§ Records for processing
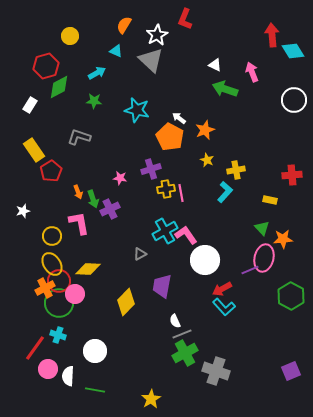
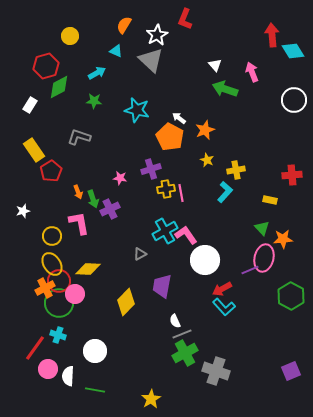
white triangle at (215, 65): rotated 24 degrees clockwise
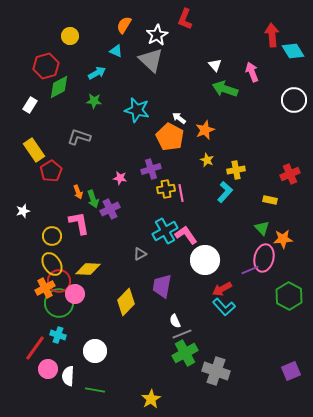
red cross at (292, 175): moved 2 px left, 1 px up; rotated 18 degrees counterclockwise
green hexagon at (291, 296): moved 2 px left
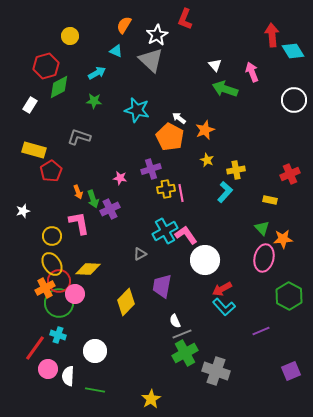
yellow rectangle at (34, 150): rotated 40 degrees counterclockwise
purple line at (250, 270): moved 11 px right, 61 px down
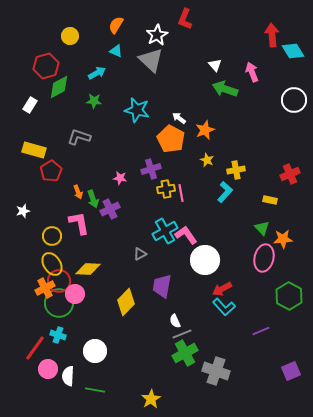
orange semicircle at (124, 25): moved 8 px left
orange pentagon at (170, 137): moved 1 px right, 2 px down
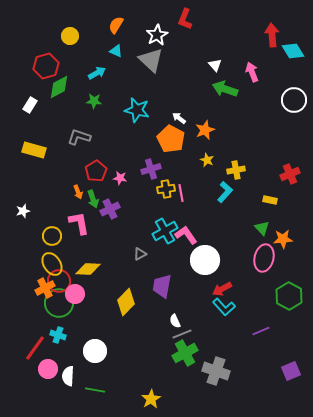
red pentagon at (51, 171): moved 45 px right
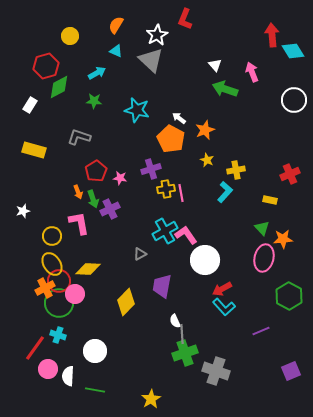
gray line at (182, 334): rotated 72 degrees counterclockwise
green cross at (185, 353): rotated 10 degrees clockwise
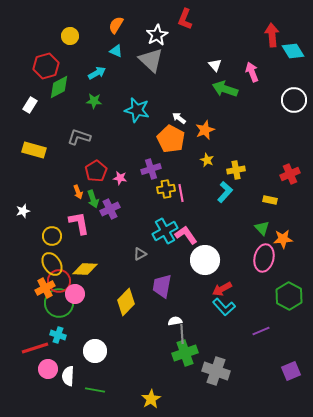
yellow diamond at (88, 269): moved 3 px left
white semicircle at (175, 321): rotated 104 degrees clockwise
red line at (35, 348): rotated 36 degrees clockwise
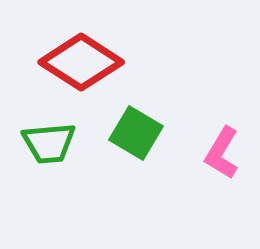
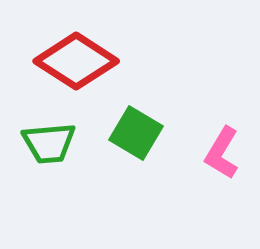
red diamond: moved 5 px left, 1 px up
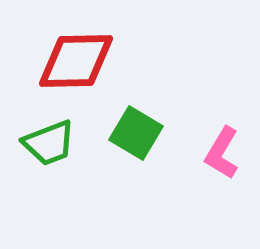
red diamond: rotated 34 degrees counterclockwise
green trapezoid: rotated 16 degrees counterclockwise
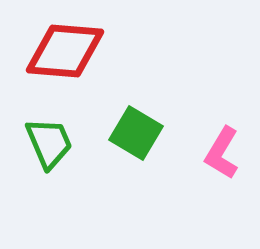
red diamond: moved 11 px left, 10 px up; rotated 6 degrees clockwise
green trapezoid: rotated 92 degrees counterclockwise
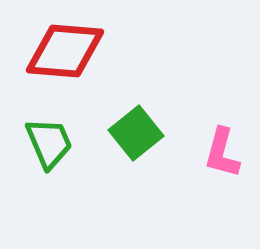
green square: rotated 20 degrees clockwise
pink L-shape: rotated 16 degrees counterclockwise
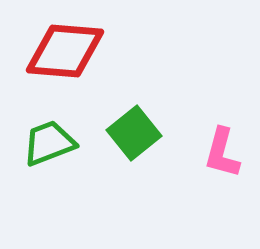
green square: moved 2 px left
green trapezoid: rotated 88 degrees counterclockwise
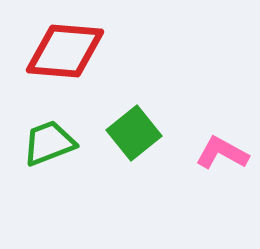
pink L-shape: rotated 104 degrees clockwise
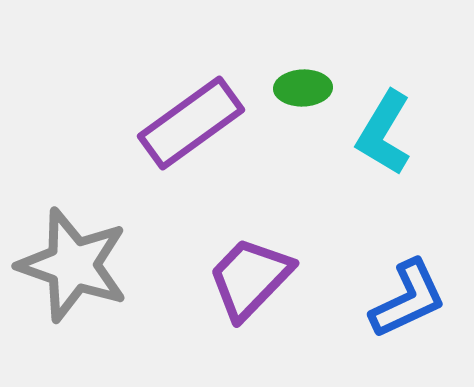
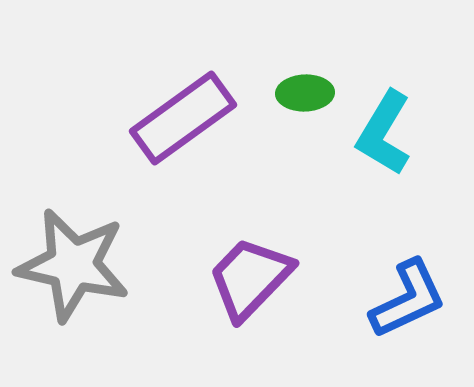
green ellipse: moved 2 px right, 5 px down
purple rectangle: moved 8 px left, 5 px up
gray star: rotated 6 degrees counterclockwise
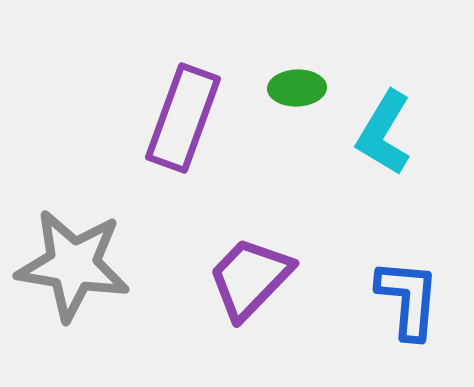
green ellipse: moved 8 px left, 5 px up
purple rectangle: rotated 34 degrees counterclockwise
gray star: rotated 4 degrees counterclockwise
blue L-shape: rotated 60 degrees counterclockwise
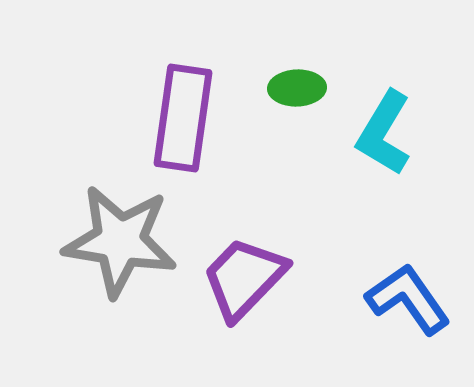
purple rectangle: rotated 12 degrees counterclockwise
gray star: moved 47 px right, 24 px up
purple trapezoid: moved 6 px left
blue L-shape: rotated 40 degrees counterclockwise
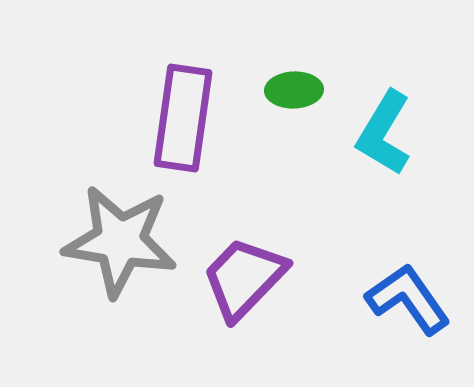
green ellipse: moved 3 px left, 2 px down
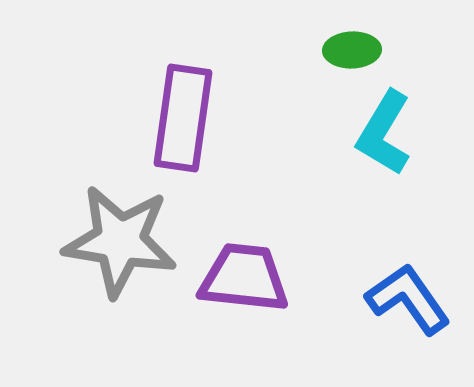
green ellipse: moved 58 px right, 40 px up
purple trapezoid: rotated 52 degrees clockwise
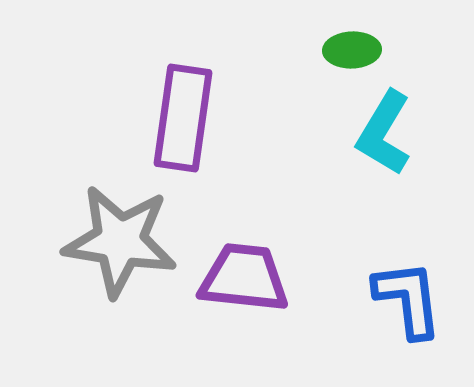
blue L-shape: rotated 28 degrees clockwise
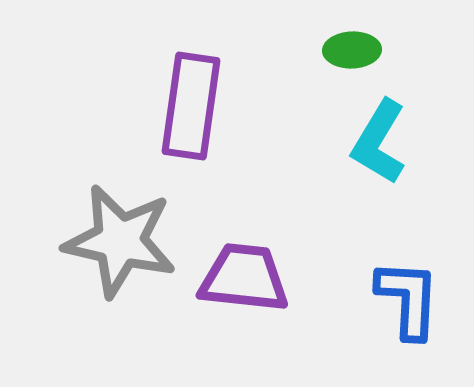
purple rectangle: moved 8 px right, 12 px up
cyan L-shape: moved 5 px left, 9 px down
gray star: rotated 4 degrees clockwise
blue L-shape: rotated 10 degrees clockwise
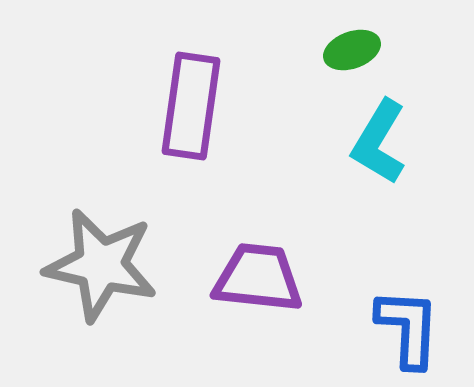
green ellipse: rotated 18 degrees counterclockwise
gray star: moved 19 px left, 24 px down
purple trapezoid: moved 14 px right
blue L-shape: moved 29 px down
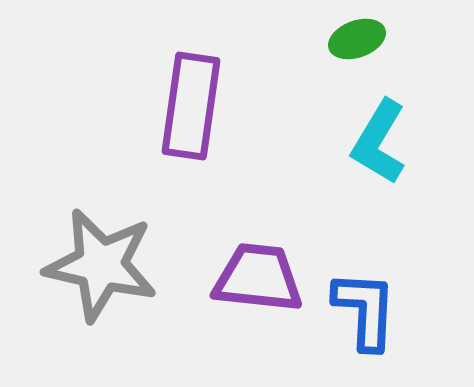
green ellipse: moved 5 px right, 11 px up
blue L-shape: moved 43 px left, 18 px up
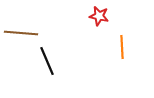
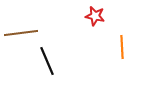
red star: moved 4 px left
brown line: rotated 12 degrees counterclockwise
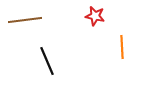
brown line: moved 4 px right, 13 px up
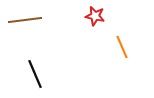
orange line: rotated 20 degrees counterclockwise
black line: moved 12 px left, 13 px down
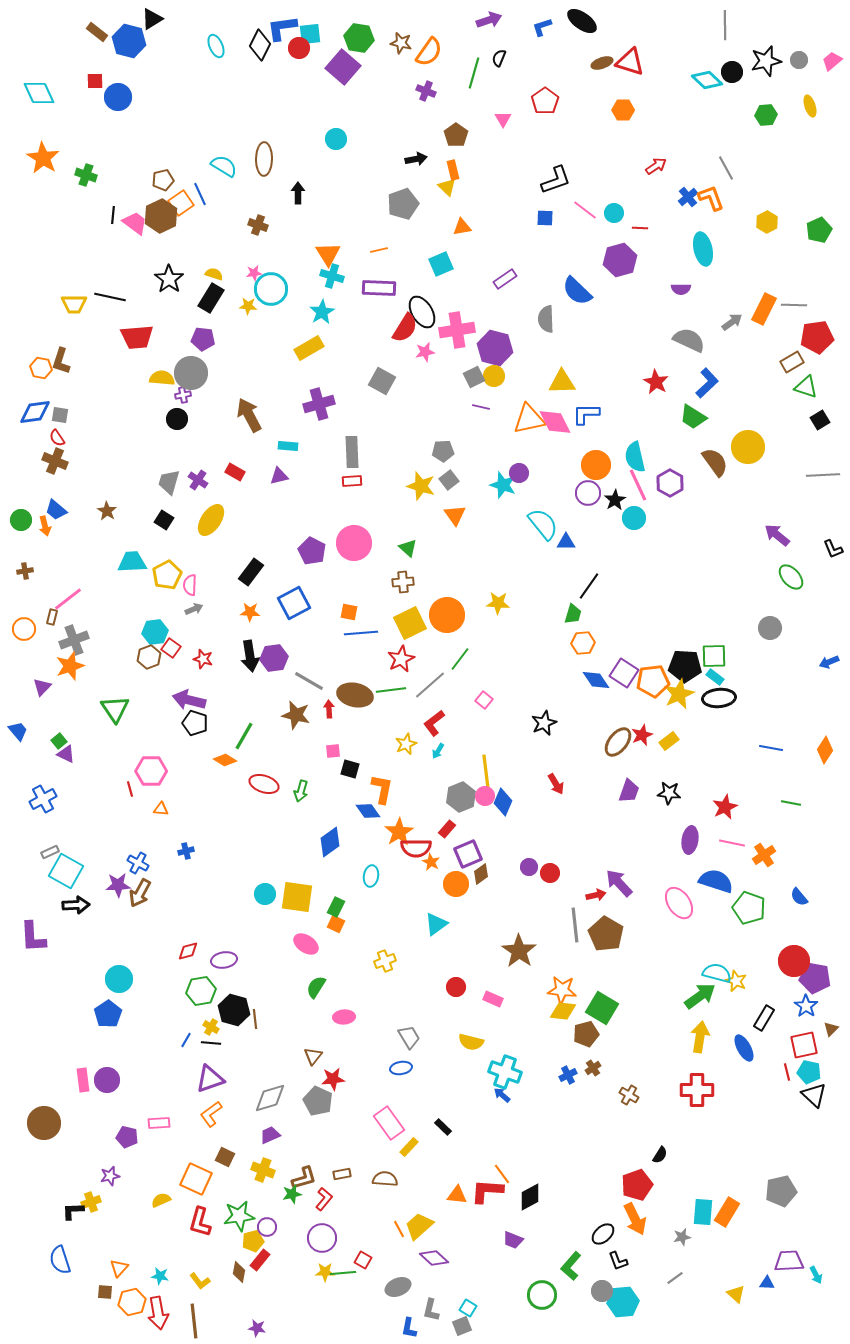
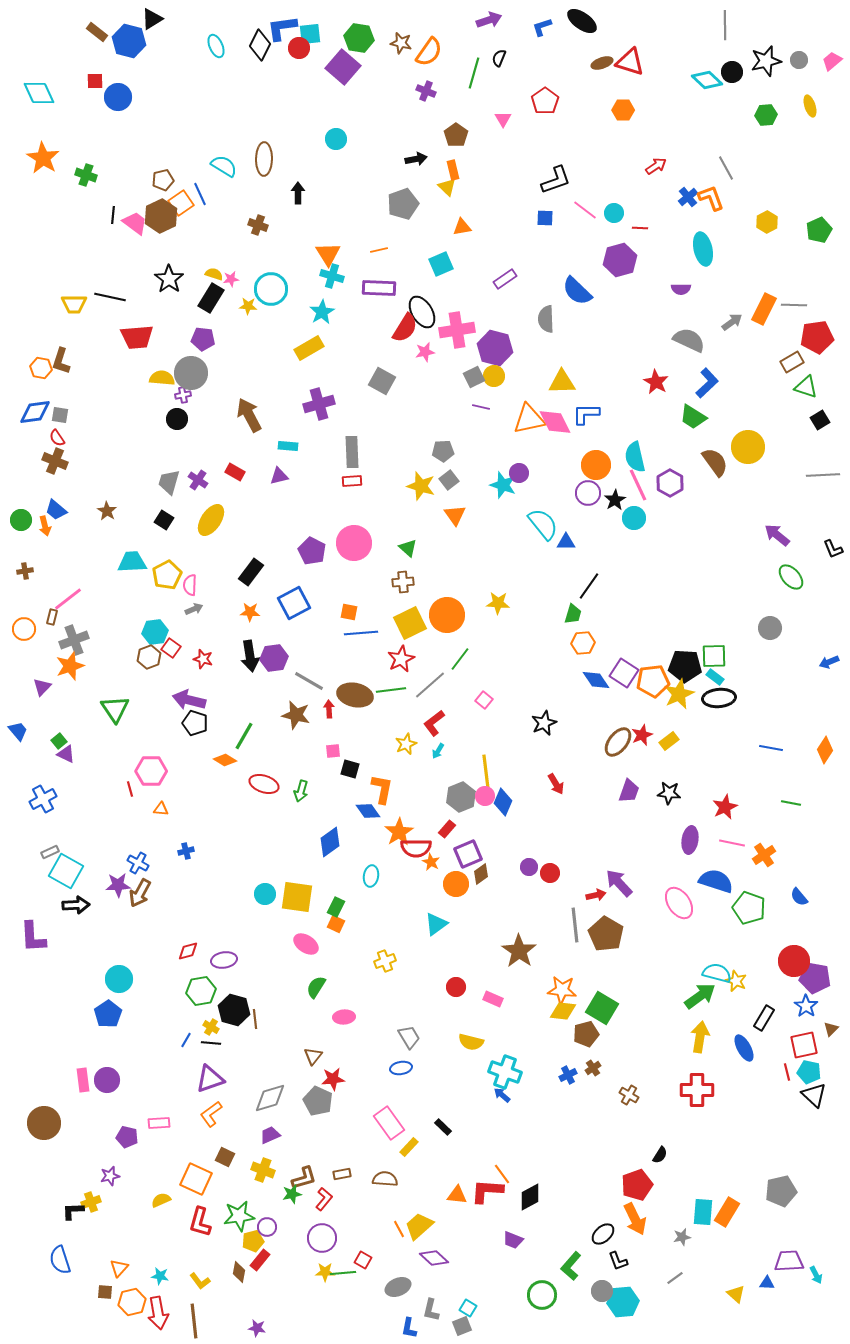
pink star at (254, 273): moved 23 px left, 6 px down
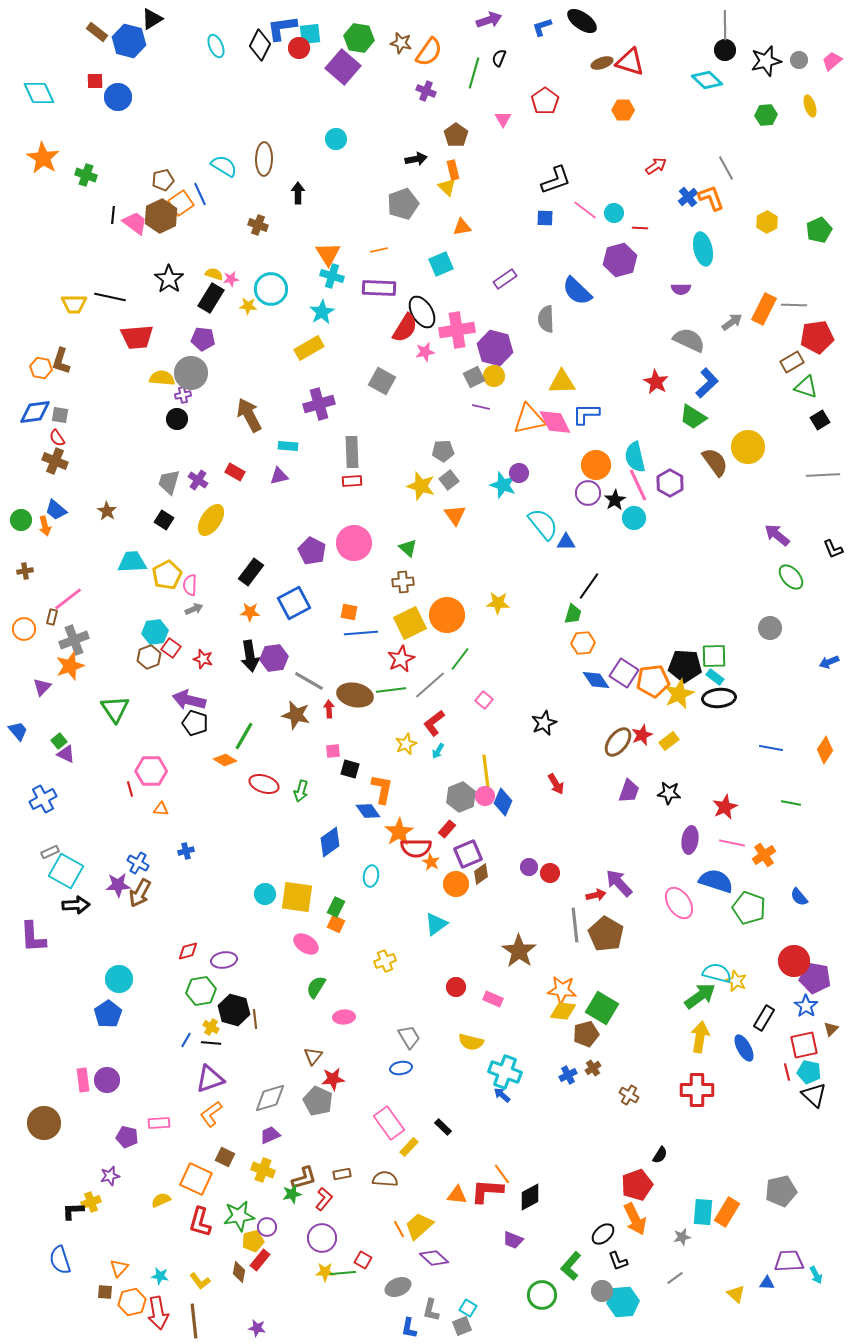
black circle at (732, 72): moved 7 px left, 22 px up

§ Exercise aim
Recast the lines above as a JSON list of strings, with one string for each line. Omit blank lines and leave the pictures out.

§ Worked answer
[
  "white triangle at (215, 65): rotated 24 degrees clockwise",
  "red cross at (292, 175): moved 2 px left, 1 px up; rotated 18 degrees counterclockwise",
  "green hexagon at (291, 296): moved 2 px left",
  "yellow rectangle at (34, 150): rotated 40 degrees counterclockwise",
  "purple line at (250, 270): moved 11 px right, 61 px down",
  "orange semicircle at (124, 25): moved 8 px left",
  "orange pentagon at (170, 137): moved 1 px right, 2 px down",
  "red pentagon at (51, 171): moved 45 px right",
  "gray line at (182, 334): rotated 72 degrees counterclockwise",
  "green cross at (185, 353): rotated 10 degrees clockwise",
  "yellow diamond at (88, 269): moved 3 px left",
  "white semicircle at (175, 321): rotated 104 degrees clockwise",
  "red line at (35, 348): rotated 36 degrees clockwise",
  "red diamond: moved 5 px left, 1 px up",
  "red diamond: rotated 34 degrees counterclockwise",
  "green trapezoid: rotated 16 degrees counterclockwise",
  "red diamond: moved 11 px left, 10 px up; rotated 6 degrees clockwise",
  "green trapezoid: rotated 92 degrees counterclockwise",
  "green square: rotated 20 degrees clockwise",
  "pink L-shape: rotated 16 degrees counterclockwise",
  "green square: moved 2 px left",
  "green trapezoid: rotated 88 degrees counterclockwise",
  "pink L-shape: rotated 104 degrees clockwise",
  "green ellipse: moved 2 px right, 5 px down",
  "purple rectangle: moved 8 px left, 5 px up",
  "gray star: rotated 6 degrees counterclockwise",
  "green ellipse: moved 8 px left, 5 px up",
  "purple rectangle: rotated 34 degrees counterclockwise",
  "gray star: rotated 4 degrees counterclockwise",
  "blue L-shape: rotated 60 degrees counterclockwise",
  "purple rectangle: rotated 12 degrees counterclockwise",
  "gray star: moved 47 px right, 24 px up",
  "purple trapezoid: moved 6 px left",
  "blue L-shape: rotated 40 degrees counterclockwise",
  "green ellipse: moved 3 px left, 2 px down",
  "green ellipse: moved 58 px right, 40 px up",
  "purple trapezoid: rotated 52 degrees clockwise",
  "blue L-shape: rotated 28 degrees clockwise",
  "purple rectangle: moved 8 px right, 12 px up",
  "cyan L-shape: moved 5 px left, 9 px down",
  "gray star: rotated 4 degrees clockwise",
  "blue L-shape: rotated 10 degrees clockwise",
  "green ellipse: rotated 18 degrees counterclockwise",
  "gray star: moved 19 px left, 24 px down",
  "purple trapezoid: moved 14 px right",
  "blue L-shape: moved 29 px down",
  "green ellipse: moved 5 px right, 11 px up",
  "blue L-shape: moved 43 px left, 18 px up",
  "red star: moved 4 px left",
  "brown line: rotated 12 degrees counterclockwise",
  "brown line: moved 4 px right, 13 px up",
  "orange line: rotated 20 degrees counterclockwise",
  "black line: moved 12 px left, 13 px down",
  "pink star at (254, 273): moved 23 px left, 6 px down",
  "black circle at (732, 72): moved 7 px left, 22 px up"
]